### SUPPLIED MATERIAL
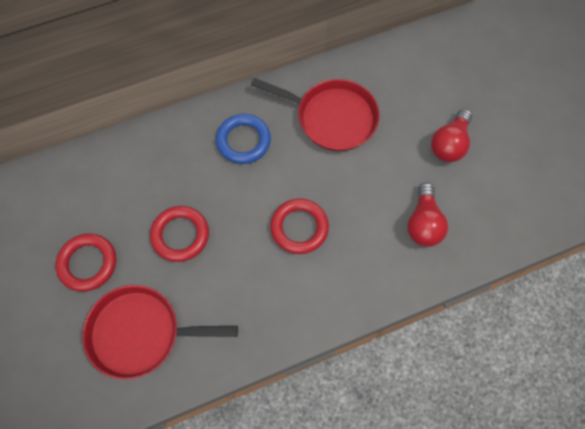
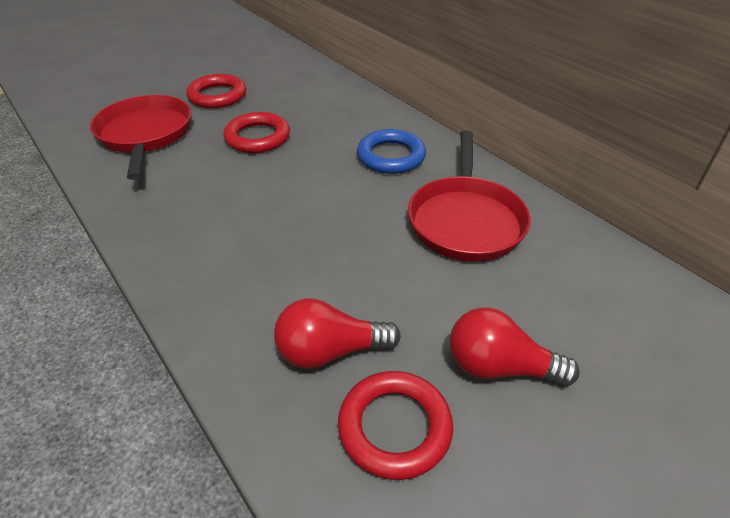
camera: 75 degrees right, 25 degrees down
red ring [270,198,329,254] -> red ring moved to [338,371,453,480]

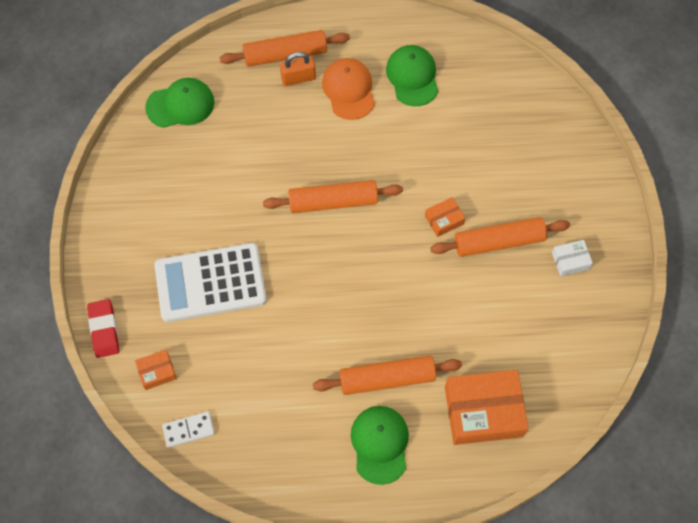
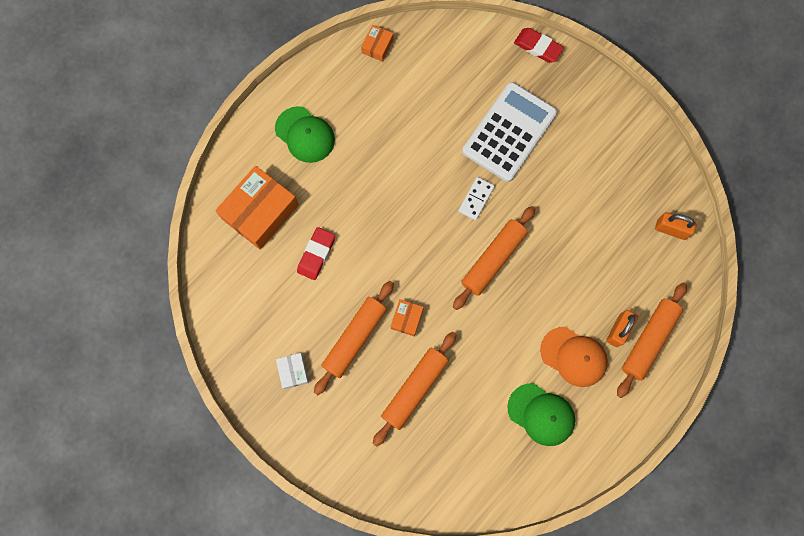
camera: 135 degrees right, 10 degrees up
orange box [135,350,177,390] -> orange box moved to [361,25,394,62]
green cap [145,78,214,128] -> orange padlock [655,212,697,240]
white domino [162,412,215,448] -> white domino moved to [458,177,495,220]
orange rolling pin [313,355,462,395] -> orange rolling pin moved to [372,332,456,447]
white box [552,240,593,276] -> white box turned 45 degrees counterclockwise [276,353,309,389]
none -> red eraser [297,227,335,280]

### ABOUT THIS TASK
Above this task is a listing. Restate, word for word and with nothing added, the lines from the one with "orange box [135,350,177,390]" through the one with "white domino [162,412,215,448]".

### REPLY
orange box [135,350,177,390] -> orange box moved to [361,25,394,62]
green cap [145,78,214,128] -> orange padlock [655,212,697,240]
white domino [162,412,215,448] -> white domino moved to [458,177,495,220]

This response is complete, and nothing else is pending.